_Data for this task_
- - -
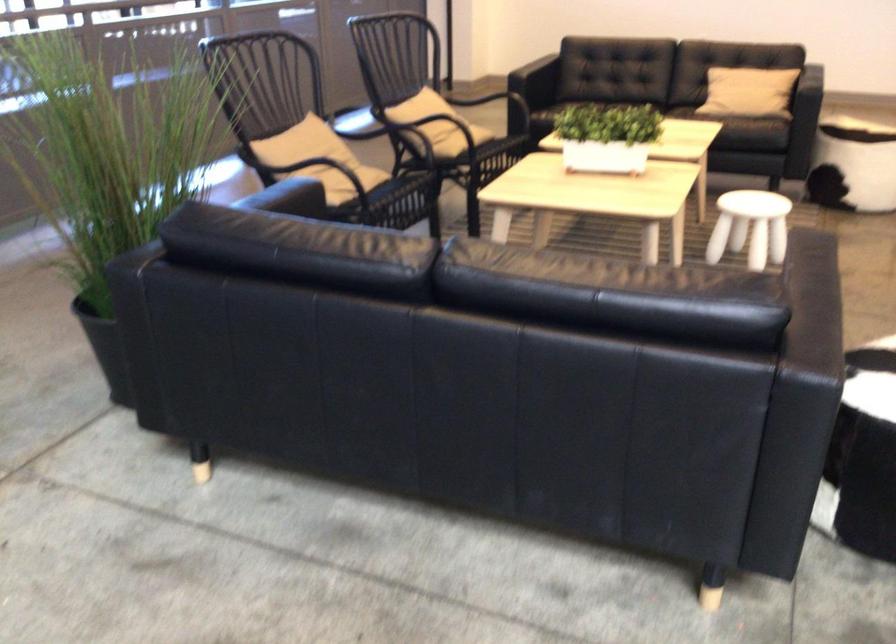
Where is `beige throw pillow`? This screenshot has width=896, height=644. beige throw pillow is located at coordinates pyautogui.click(x=308, y=153).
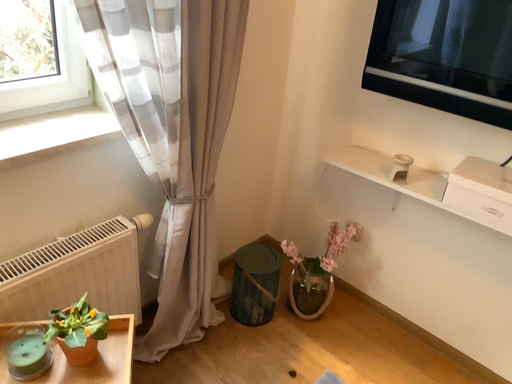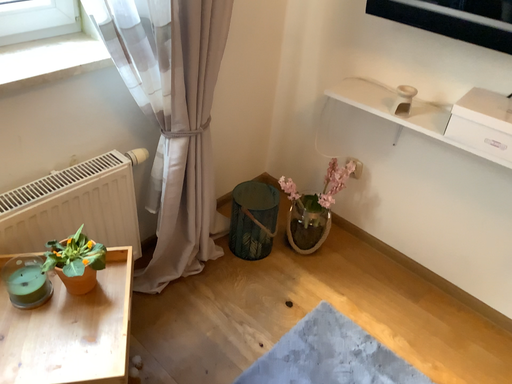
Question: How did the camera likely rotate when shooting the video?

Choices:
 (A) rotated upward
 (B) rotated downward

Answer: (B)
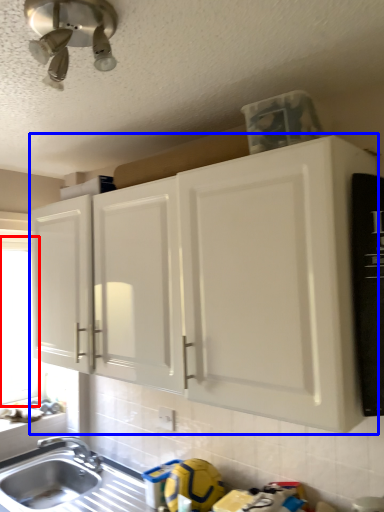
- - -
_Task details_
Transcribe every line of the records above without alteration, leaving out the pictures.

_Task solution_
Where is `beige throw pillow`? This screenshot has width=896, height=644. beige throw pillow is located at coordinates pyautogui.click(x=308, y=153).
Question: How did the camera likely rotate when shooting the video?

Choices:
 (A) rotated upward
 (B) rotated downward

Answer: (B)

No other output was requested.